→ PROBLEM
Report how many lines in the rows below contain the string "kern", treating uppercase and lowercase as different. Reply with the number alone.

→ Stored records
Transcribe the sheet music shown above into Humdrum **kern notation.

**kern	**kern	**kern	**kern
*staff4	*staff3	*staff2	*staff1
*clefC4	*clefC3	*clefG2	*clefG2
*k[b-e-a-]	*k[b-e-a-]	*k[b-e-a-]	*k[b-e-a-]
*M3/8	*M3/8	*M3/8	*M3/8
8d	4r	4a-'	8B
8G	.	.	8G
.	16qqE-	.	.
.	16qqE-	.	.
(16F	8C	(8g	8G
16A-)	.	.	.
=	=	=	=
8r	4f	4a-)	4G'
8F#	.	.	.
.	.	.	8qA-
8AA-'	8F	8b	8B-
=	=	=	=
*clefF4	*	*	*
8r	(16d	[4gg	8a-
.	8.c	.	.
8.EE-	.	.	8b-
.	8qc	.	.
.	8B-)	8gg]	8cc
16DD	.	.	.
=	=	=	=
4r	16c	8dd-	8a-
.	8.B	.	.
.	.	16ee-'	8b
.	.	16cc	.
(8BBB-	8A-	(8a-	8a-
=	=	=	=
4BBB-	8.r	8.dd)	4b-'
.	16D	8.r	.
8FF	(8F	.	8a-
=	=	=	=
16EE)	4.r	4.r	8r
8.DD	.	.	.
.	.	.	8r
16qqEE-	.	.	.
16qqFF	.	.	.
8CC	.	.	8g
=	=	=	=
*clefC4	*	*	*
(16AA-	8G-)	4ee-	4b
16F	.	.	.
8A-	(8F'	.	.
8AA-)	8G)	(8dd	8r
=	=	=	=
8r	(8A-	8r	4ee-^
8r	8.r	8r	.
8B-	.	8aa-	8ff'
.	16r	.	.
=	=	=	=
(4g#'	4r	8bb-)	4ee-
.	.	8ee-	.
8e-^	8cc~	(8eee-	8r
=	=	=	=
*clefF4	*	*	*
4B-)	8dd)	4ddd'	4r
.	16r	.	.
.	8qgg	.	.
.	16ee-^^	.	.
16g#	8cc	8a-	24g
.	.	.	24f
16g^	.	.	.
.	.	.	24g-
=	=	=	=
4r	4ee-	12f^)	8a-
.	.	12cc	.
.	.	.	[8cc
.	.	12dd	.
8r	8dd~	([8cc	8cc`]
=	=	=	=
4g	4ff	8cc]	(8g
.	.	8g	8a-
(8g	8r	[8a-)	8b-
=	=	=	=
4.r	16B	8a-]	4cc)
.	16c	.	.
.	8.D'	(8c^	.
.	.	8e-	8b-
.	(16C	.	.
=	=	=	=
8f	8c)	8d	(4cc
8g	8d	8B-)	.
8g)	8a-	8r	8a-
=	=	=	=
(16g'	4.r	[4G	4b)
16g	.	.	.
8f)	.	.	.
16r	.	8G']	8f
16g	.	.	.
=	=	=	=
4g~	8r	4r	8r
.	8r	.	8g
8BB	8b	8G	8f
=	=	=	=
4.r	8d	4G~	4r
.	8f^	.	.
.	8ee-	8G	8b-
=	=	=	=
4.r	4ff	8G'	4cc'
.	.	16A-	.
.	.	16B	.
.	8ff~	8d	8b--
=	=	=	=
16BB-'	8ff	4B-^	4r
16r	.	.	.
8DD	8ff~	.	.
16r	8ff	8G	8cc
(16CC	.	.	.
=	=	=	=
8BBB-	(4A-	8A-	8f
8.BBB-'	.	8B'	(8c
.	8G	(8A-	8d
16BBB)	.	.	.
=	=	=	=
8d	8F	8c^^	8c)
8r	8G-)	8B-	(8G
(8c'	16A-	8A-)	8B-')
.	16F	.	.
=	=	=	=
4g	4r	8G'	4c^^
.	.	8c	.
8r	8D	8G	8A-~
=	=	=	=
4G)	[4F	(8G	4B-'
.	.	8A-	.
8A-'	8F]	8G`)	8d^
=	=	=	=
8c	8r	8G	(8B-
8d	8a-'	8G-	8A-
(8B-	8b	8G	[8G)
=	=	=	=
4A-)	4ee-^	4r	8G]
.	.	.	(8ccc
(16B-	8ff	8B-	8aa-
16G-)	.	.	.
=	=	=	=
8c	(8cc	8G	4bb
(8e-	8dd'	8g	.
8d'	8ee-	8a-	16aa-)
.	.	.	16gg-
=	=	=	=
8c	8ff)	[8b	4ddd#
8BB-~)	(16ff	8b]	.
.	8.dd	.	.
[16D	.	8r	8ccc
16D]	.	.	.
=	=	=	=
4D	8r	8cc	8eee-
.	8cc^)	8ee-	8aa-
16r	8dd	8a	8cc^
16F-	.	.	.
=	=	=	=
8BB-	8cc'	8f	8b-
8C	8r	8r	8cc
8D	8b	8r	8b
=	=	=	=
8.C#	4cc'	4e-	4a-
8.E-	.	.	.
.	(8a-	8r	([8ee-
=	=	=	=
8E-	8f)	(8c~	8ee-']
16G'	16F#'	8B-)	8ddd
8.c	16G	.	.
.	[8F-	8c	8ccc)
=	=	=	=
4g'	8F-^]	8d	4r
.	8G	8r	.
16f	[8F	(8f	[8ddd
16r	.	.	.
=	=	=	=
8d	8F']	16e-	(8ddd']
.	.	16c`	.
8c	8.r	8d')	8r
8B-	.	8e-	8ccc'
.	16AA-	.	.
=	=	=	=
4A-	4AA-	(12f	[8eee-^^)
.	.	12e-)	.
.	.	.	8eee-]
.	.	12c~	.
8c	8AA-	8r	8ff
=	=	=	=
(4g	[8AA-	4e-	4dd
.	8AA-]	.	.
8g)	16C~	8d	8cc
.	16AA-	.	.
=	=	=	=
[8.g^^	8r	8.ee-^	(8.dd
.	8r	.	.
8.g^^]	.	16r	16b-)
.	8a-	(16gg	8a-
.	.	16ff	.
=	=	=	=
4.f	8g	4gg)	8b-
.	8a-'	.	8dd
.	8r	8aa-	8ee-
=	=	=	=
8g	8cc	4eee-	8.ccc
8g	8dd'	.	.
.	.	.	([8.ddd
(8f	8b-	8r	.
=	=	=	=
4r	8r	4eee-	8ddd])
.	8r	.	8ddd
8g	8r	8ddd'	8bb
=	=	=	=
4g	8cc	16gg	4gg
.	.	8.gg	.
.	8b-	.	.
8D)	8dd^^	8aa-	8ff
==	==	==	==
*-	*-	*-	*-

→ FINAL RESULT
2